• INPUT MATERIAL:
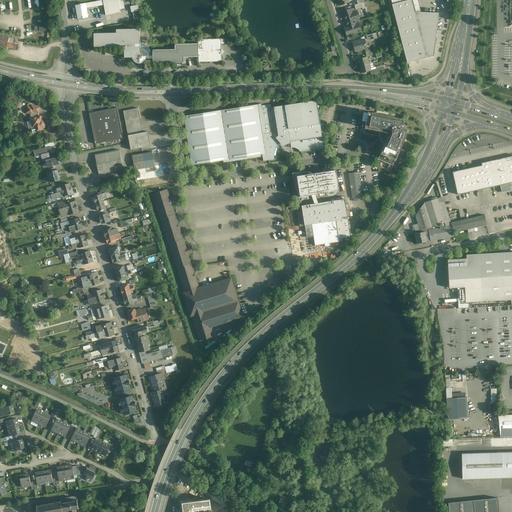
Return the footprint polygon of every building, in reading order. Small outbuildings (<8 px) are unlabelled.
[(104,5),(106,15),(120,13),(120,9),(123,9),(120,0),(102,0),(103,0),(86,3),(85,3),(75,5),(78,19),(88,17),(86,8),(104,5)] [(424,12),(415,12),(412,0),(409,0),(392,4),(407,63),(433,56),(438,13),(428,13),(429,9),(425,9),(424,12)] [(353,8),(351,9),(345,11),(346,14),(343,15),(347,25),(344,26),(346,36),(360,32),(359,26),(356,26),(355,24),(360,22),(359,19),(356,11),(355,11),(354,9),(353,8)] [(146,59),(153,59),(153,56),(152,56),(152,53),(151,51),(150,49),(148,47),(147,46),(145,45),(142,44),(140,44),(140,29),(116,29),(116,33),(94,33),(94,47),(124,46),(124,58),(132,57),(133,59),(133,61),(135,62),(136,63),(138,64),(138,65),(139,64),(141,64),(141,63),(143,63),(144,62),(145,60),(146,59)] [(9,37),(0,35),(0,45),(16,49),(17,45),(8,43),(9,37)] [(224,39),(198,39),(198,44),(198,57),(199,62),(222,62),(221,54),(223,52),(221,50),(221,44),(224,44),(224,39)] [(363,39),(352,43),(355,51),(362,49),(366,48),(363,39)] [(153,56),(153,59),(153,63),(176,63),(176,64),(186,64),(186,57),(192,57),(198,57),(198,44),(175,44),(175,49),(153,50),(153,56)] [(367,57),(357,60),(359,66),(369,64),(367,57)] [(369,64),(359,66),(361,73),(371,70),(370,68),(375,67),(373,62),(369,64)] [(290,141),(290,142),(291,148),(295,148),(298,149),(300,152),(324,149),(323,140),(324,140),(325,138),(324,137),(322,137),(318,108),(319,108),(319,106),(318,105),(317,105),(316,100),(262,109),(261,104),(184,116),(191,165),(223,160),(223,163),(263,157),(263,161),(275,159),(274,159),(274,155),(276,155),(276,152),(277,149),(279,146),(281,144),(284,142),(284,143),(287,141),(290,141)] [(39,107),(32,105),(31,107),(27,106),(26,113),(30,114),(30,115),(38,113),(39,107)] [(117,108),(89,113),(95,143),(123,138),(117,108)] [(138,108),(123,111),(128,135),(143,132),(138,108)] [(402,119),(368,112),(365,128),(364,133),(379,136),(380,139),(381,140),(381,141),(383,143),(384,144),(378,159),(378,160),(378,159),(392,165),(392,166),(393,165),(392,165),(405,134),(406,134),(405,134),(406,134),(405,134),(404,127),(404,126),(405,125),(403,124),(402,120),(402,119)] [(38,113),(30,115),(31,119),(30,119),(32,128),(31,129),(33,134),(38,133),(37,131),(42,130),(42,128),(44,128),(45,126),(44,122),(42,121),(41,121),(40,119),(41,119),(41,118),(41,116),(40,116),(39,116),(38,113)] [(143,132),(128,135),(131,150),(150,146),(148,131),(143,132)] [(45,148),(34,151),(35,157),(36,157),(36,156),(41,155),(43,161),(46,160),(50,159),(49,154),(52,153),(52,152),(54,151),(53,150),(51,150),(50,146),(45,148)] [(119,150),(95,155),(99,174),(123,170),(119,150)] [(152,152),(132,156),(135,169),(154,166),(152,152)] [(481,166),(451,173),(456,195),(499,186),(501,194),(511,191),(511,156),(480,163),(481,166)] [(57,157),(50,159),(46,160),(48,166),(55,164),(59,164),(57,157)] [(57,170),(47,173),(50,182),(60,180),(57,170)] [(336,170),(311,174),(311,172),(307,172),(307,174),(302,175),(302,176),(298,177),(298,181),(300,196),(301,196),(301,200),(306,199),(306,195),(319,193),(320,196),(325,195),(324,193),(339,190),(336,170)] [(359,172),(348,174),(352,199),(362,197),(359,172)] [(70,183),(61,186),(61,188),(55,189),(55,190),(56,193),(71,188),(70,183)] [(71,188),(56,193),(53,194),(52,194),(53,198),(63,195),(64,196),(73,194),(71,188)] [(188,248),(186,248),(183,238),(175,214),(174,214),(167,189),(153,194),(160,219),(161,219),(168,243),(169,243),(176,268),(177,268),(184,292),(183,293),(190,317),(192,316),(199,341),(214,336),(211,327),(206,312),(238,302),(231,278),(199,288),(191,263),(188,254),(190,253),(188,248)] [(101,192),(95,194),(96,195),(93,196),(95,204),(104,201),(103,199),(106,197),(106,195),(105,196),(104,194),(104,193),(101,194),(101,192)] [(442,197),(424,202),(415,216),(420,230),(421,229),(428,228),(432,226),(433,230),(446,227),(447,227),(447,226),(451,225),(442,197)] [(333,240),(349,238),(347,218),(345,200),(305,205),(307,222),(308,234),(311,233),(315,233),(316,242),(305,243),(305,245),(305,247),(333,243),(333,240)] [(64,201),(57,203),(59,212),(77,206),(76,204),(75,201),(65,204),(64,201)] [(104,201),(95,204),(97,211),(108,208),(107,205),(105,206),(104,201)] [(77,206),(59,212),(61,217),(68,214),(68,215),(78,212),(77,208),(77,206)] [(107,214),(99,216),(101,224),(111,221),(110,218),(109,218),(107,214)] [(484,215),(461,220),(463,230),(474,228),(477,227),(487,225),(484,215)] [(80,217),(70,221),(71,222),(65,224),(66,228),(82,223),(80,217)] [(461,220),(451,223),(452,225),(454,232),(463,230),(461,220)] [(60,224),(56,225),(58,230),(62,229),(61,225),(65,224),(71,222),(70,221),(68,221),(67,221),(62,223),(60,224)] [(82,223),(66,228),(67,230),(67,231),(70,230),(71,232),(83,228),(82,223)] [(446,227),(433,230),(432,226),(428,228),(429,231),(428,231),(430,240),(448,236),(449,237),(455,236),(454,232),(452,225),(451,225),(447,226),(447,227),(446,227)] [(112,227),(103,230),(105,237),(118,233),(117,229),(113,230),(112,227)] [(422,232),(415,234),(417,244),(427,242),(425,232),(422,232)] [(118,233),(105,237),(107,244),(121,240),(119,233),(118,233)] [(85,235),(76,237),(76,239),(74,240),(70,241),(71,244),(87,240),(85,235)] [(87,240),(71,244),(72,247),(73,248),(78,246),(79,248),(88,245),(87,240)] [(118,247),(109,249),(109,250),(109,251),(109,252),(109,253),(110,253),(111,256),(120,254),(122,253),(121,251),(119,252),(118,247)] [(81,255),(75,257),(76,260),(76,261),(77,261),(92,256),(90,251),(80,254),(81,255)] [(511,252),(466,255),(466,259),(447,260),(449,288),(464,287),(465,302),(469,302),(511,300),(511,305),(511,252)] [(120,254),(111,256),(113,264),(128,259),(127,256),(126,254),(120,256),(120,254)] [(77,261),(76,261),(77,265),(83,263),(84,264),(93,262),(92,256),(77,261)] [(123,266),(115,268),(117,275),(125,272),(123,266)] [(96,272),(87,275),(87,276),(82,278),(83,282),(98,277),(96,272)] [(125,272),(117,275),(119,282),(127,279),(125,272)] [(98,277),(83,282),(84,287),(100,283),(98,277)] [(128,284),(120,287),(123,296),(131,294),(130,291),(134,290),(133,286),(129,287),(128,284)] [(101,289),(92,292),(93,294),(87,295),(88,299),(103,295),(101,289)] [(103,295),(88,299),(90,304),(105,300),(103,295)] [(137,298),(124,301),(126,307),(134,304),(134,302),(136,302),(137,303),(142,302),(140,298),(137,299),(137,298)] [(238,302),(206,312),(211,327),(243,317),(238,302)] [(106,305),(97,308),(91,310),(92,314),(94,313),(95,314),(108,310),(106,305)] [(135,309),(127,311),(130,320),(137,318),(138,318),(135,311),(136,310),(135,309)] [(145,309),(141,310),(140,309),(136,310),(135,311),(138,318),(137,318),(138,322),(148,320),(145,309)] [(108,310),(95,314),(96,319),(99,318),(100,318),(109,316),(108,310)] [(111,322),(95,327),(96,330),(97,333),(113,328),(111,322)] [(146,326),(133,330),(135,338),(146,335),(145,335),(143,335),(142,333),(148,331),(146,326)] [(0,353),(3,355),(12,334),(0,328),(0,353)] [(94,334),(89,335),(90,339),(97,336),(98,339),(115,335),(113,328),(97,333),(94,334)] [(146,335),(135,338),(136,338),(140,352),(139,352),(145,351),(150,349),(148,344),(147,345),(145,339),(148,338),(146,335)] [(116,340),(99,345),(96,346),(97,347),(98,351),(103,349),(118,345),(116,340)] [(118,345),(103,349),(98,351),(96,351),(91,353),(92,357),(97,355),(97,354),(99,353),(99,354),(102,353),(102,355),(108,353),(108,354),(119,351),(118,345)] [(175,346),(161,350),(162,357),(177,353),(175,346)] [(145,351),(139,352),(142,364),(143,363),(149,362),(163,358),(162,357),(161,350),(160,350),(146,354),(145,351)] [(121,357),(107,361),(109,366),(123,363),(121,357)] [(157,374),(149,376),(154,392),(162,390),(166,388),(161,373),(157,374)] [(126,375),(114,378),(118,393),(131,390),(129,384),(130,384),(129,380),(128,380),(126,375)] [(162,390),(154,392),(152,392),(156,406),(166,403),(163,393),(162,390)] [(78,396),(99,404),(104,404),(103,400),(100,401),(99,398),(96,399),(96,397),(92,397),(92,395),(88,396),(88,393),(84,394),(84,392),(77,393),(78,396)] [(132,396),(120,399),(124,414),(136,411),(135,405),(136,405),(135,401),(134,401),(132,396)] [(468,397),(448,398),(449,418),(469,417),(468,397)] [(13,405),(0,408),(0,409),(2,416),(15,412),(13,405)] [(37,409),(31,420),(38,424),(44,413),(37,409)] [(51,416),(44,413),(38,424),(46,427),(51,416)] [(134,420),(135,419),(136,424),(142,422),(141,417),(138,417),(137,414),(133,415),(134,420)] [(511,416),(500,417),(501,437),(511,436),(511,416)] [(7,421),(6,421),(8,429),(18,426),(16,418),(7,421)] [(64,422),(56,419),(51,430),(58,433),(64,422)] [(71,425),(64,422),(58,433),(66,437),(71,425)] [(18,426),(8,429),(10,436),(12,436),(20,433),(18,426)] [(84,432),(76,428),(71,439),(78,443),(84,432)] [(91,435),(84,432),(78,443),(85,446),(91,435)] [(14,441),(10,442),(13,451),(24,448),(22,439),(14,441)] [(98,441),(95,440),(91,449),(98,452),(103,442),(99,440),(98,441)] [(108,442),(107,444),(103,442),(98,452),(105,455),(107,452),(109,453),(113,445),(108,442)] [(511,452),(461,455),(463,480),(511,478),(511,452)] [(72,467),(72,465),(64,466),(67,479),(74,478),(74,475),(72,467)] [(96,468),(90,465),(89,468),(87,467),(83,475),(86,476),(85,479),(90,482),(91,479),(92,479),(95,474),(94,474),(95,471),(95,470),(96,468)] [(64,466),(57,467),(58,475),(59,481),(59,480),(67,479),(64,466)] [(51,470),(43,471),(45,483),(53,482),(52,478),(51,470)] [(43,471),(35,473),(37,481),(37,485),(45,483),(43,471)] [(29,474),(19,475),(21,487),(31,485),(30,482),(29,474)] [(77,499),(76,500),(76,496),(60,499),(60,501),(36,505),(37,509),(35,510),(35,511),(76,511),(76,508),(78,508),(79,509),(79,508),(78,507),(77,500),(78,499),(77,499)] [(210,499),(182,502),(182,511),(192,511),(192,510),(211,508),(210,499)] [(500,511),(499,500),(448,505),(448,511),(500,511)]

--

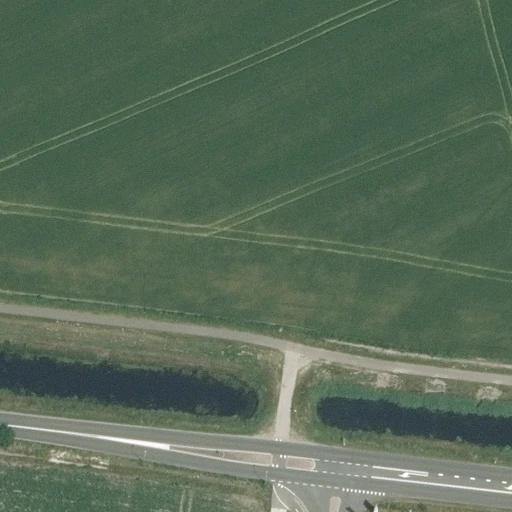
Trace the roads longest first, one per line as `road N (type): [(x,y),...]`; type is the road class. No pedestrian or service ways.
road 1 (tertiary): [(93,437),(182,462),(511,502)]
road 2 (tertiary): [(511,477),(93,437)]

• TASK STATEMENT: In the data, replace "longest" with "shortest" in the part that opens with the line containing "Trace the roads" and closes with the line containing "road 2 (tertiary): [(511,477),(93,437)]", and return only that part with nothing else changed.

• EXPECTED OUTPUT:
Trace the roads shortest first, one per line as `road N (type): [(x,y),...]`; type is the road class. No pedestrian or service ways.
road 1 (tertiary): [(93,437),(182,462),(511,502)]
road 2 (tertiary): [(511,477),(93,437)]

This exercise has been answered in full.